GOAL OF THE EXERCISE: The reply should hold only the lines from the one with "blue book [364,244,458,304]" through the end of the data, each given exactly.
*** RECORD EXTRACTS ***
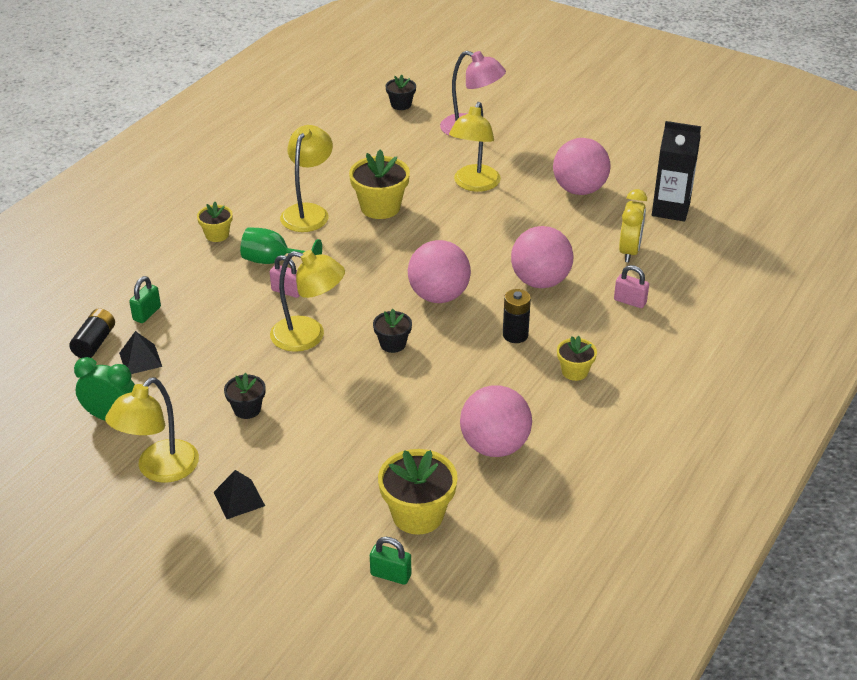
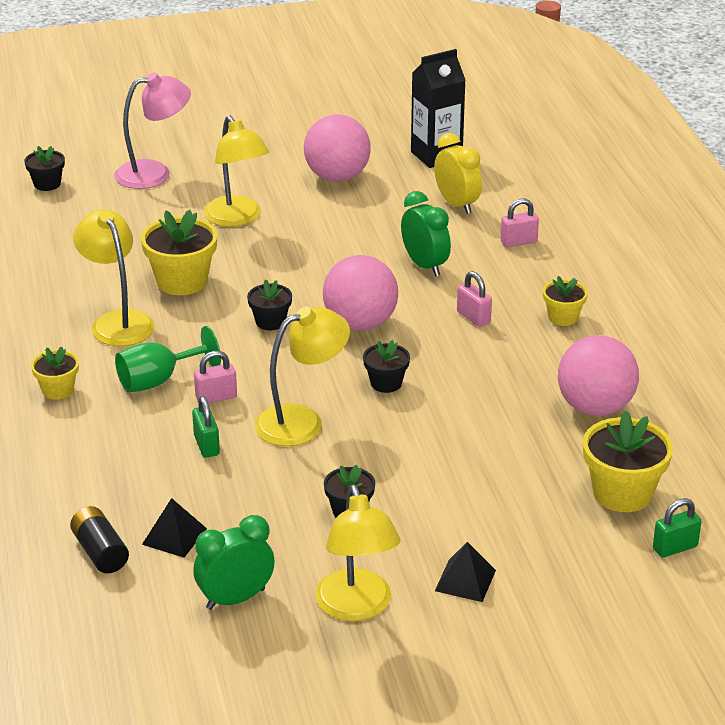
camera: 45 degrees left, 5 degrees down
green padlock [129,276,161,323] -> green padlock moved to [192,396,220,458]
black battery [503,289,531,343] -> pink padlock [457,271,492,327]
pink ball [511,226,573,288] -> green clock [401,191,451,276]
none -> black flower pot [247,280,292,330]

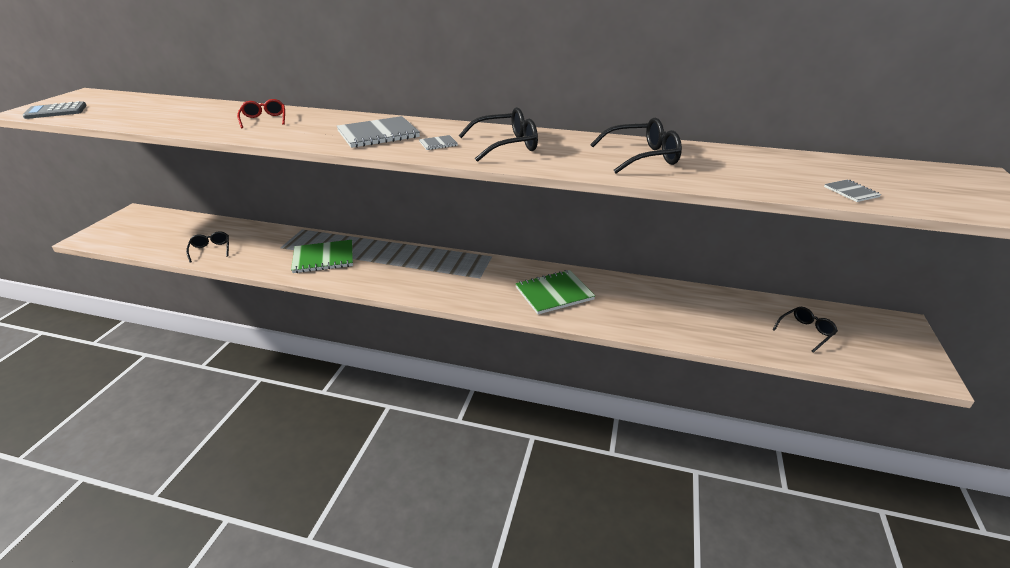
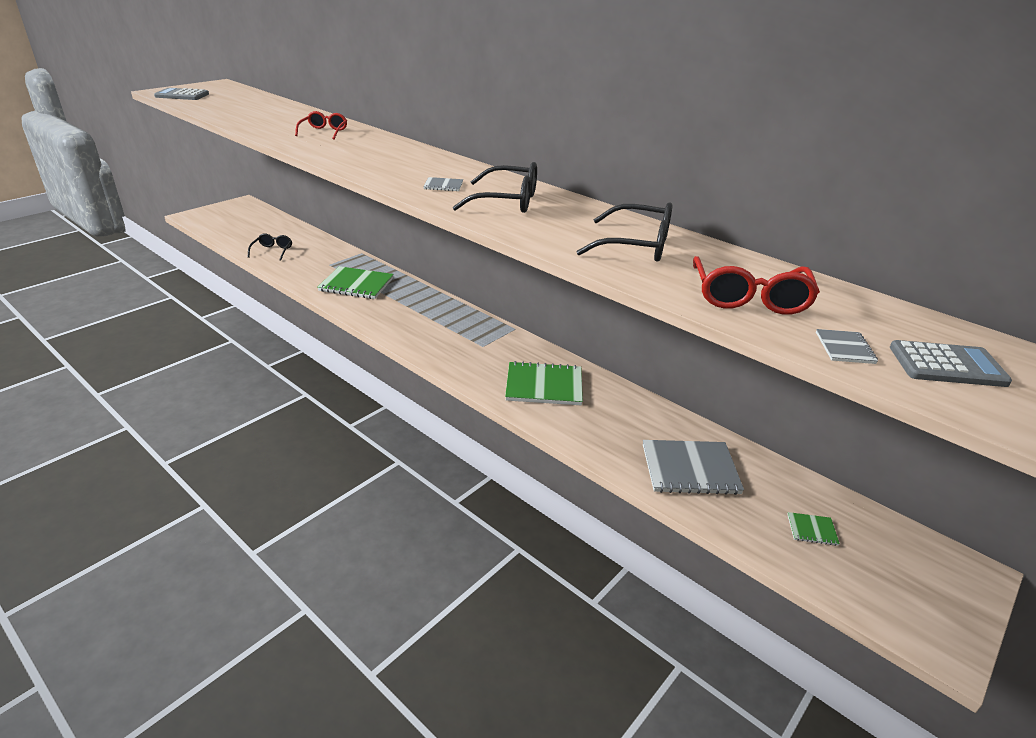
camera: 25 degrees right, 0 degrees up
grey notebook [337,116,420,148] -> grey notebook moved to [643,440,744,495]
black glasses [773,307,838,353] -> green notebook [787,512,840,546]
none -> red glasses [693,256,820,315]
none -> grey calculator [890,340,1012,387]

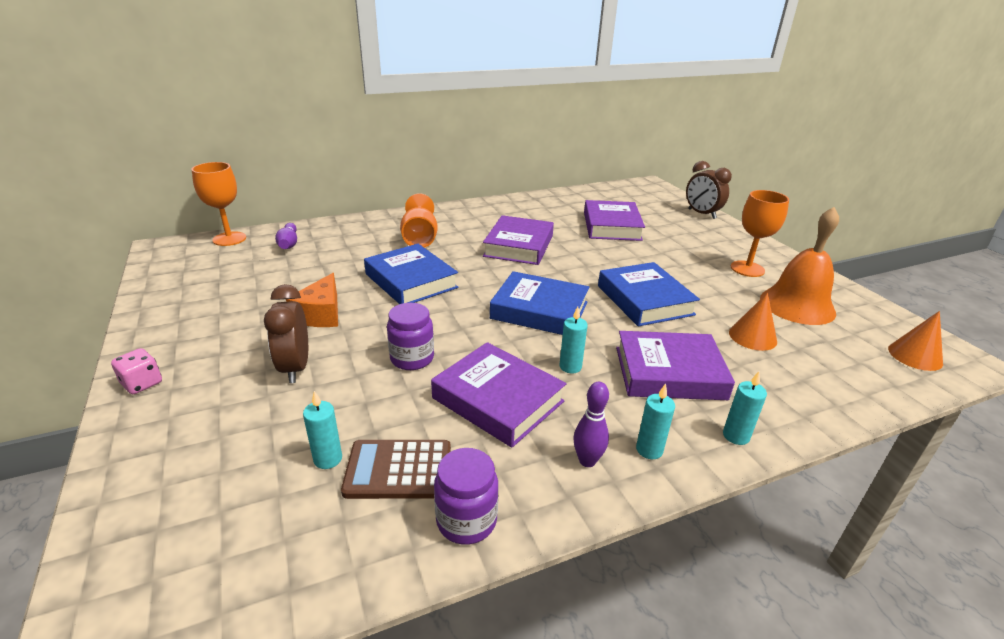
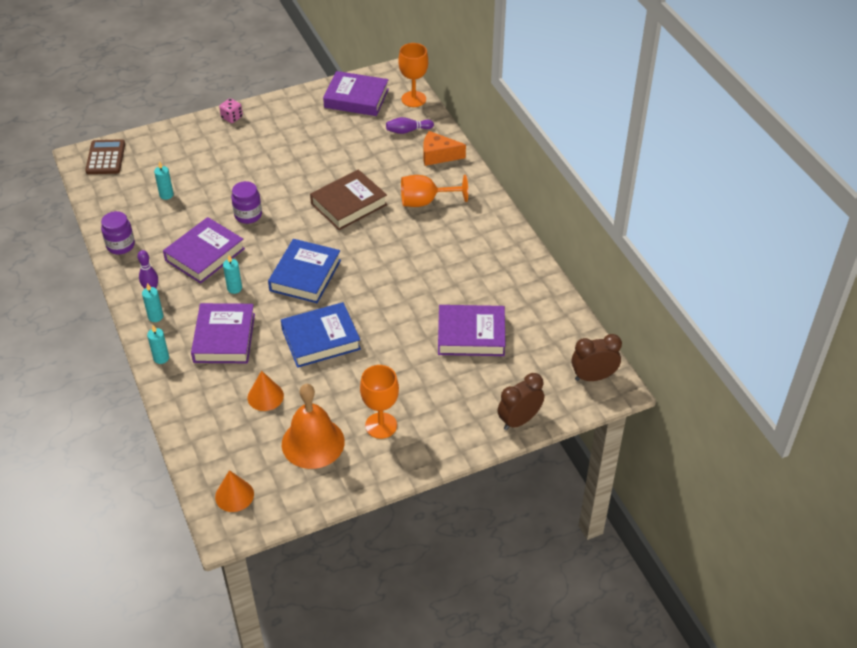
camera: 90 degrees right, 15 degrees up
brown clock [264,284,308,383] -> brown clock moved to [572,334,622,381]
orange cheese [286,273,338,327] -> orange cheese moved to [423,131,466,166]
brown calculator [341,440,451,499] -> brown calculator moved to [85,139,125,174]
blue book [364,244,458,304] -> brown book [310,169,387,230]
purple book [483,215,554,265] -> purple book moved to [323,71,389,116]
***
ANSWER TO THIS PROBLEM:
blue book [364,244,458,304] -> brown book [310,169,387,230]
purple book [483,215,554,265] -> purple book moved to [323,71,389,116]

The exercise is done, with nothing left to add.